Each of the entries below is to be written out exactly, and the images skipped.

*** Opening of Input material ***

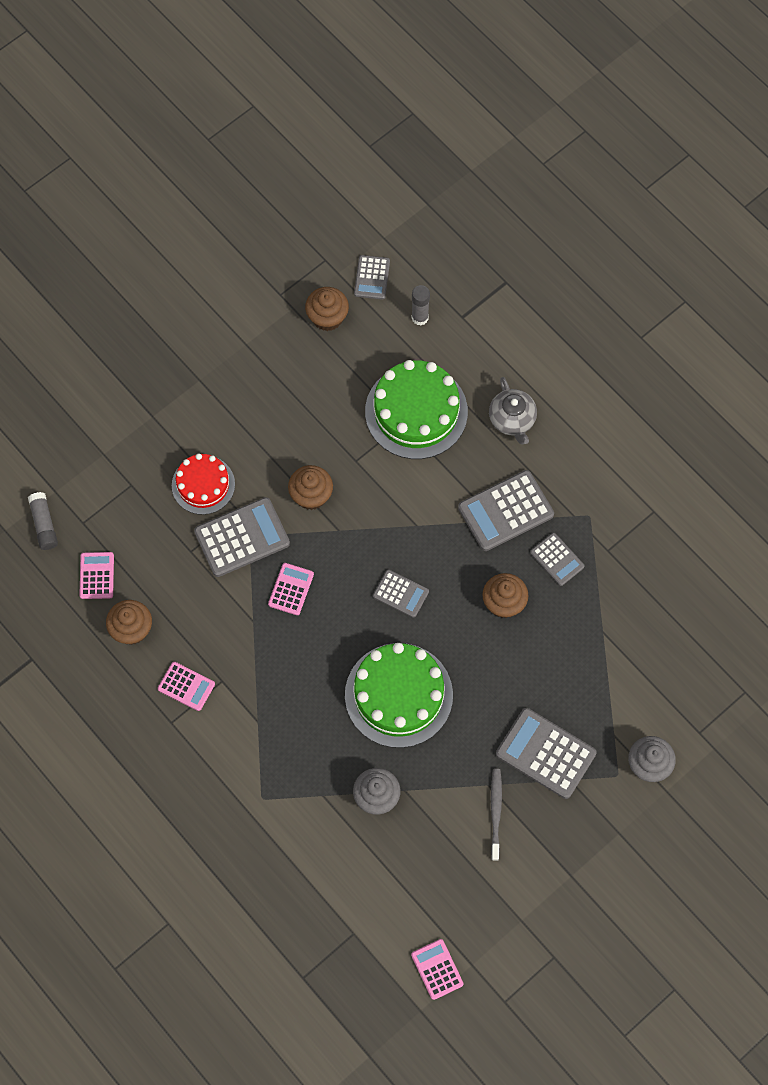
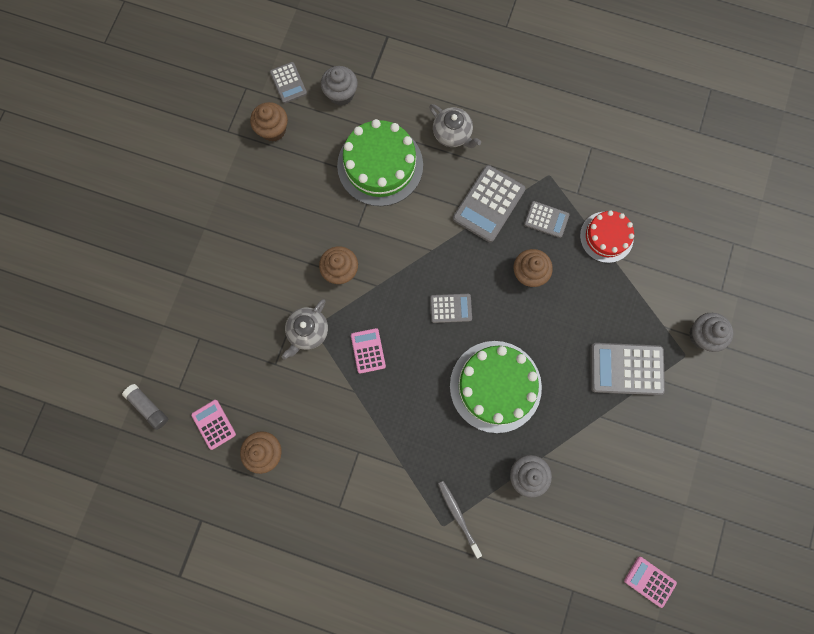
camera: 30 degrees left, 10 degrees up
(186, 686) = (334, 472): pink calculator -> none
(203, 485) = (254, 307): red cake -> red cake (606, 237)
(242, 537) = (308, 331): grey calculator -> grey teapot
(420, 317) = (341, 94): grey glue stick -> grey cupcake
(495, 812) = (618, 434): grey toothbrush -> grey toothbrush (458, 516)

*** Close of Input material ***

— Answer section —
camera: 30 degrees left, 10 degrees up
(186, 686) = (334, 472): pink calculator -> none
(203, 485) = (254, 307): red cake -> red cake (606, 237)
(242, 537) = (308, 331): grey calculator -> grey teapot
(420, 317) = (341, 94): grey glue stick -> grey cupcake
(495, 812) = (618, 434): grey toothbrush -> grey toothbrush (458, 516)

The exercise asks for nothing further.